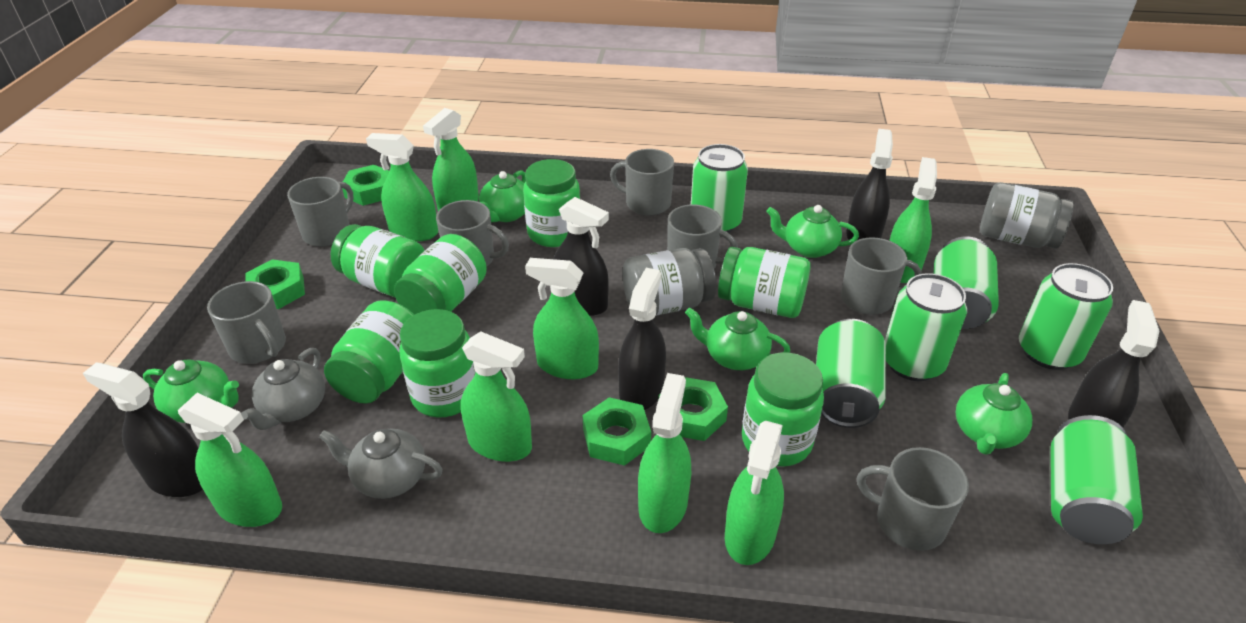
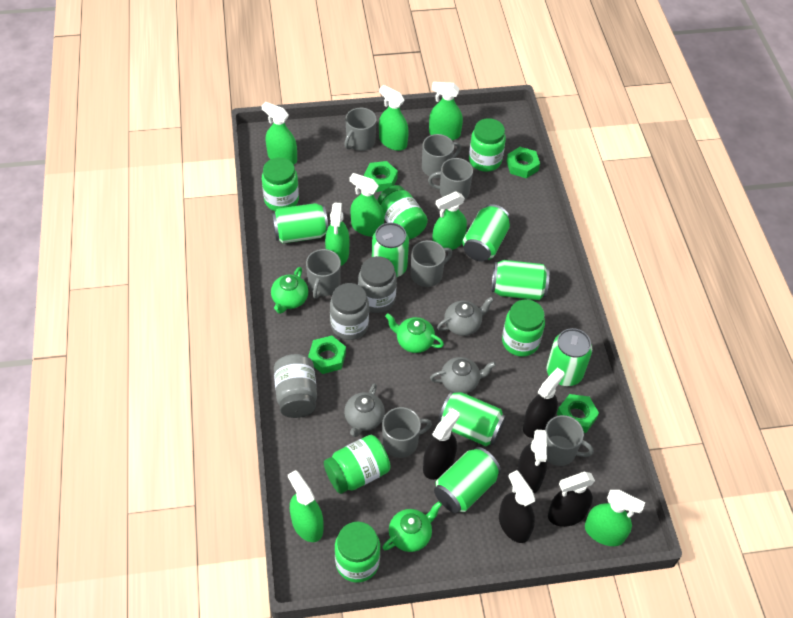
green can: [691,144,748,233] [816,319,886,428] [885,273,967,381] [934,237,999,329] [1019,263,1113,370] [1050,415,1143,544] = 6 -> [272,203,328,244] [372,223,409,277] [434,447,501,513] [438,391,506,446] [462,204,510,262] [491,260,550,300] [546,328,592,386] = 7
green jar: [324,300,414,404] [331,224,425,298] [394,234,487,315] [399,309,476,418] [523,159,580,247] [718,247,811,318] [742,352,824,466] = 7 -> [262,157,299,211] [324,435,390,494] [335,522,380,583] [377,185,428,240] [469,118,506,172] [502,300,545,357] = 6
green teapot: [143,359,239,423] [479,170,526,222] [685,308,790,370] [766,205,859,258] [956,373,1032,455] = 5 -> [271,267,308,314] [382,501,442,552] [385,313,444,353] = 3
grey jar: [623,248,716,316] [980,182,1074,249] = 2 -> [274,354,317,418] [330,283,369,340] [358,256,397,313] = 3
grey teapot: [241,348,325,430] [319,429,443,499] = 2 -> [344,383,385,437] [430,357,496,394] [437,297,494,336] = 3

++++++++++++++++++++

REQUIRED ACTION: Output each line of the listing above that has "teapot".

RESPONSE:
green teapot: [143,359,239,423] [479,170,526,222] [685,308,790,370] [766,205,859,258] [956,373,1032,455] = 5 -> [271,267,308,314] [382,501,442,552] [385,313,444,353] = 3
grey teapot: [241,348,325,430] [319,429,443,499] = 2 -> [344,383,385,437] [430,357,496,394] [437,297,494,336] = 3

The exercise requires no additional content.